What you will do>
Pull every line that includes the word "azul" out of the data below and copy it.

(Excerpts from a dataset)

· · ·

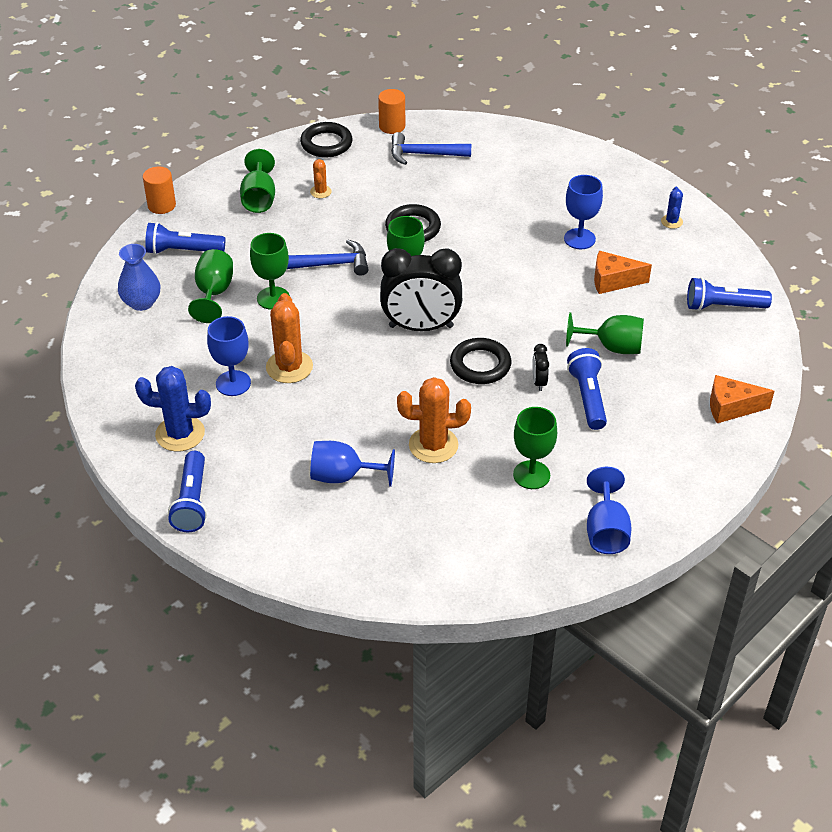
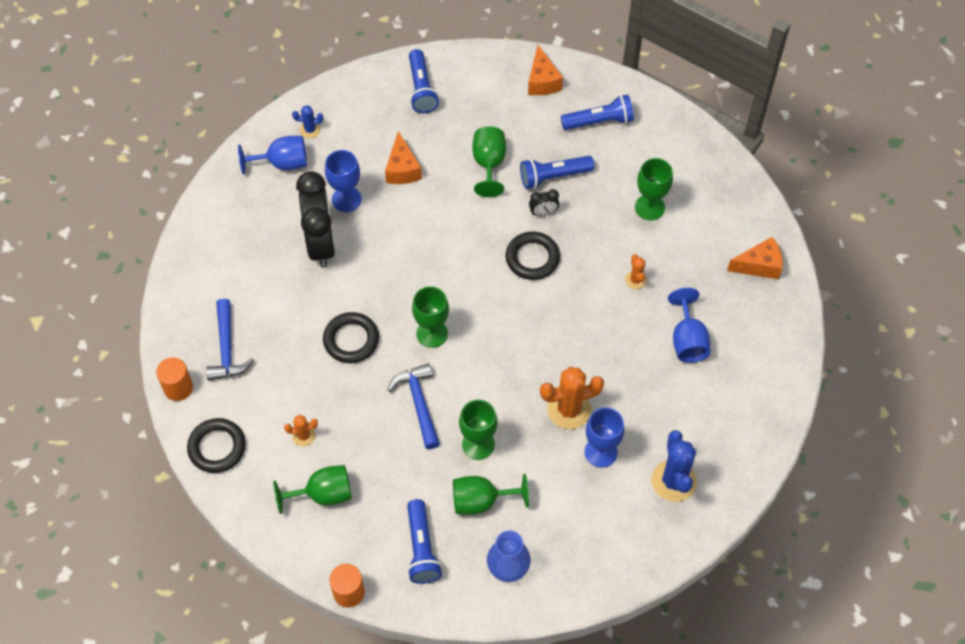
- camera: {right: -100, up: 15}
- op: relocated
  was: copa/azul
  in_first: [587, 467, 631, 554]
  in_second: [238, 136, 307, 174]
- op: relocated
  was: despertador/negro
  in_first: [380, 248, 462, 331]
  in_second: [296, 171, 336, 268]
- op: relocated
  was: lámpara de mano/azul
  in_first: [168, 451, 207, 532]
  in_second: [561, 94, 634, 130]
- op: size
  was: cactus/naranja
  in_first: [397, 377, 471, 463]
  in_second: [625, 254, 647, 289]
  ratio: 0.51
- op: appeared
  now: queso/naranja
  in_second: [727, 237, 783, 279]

· · ·

Answer to the problem>
  was: copa/azul
  was: lámpara de mano/azul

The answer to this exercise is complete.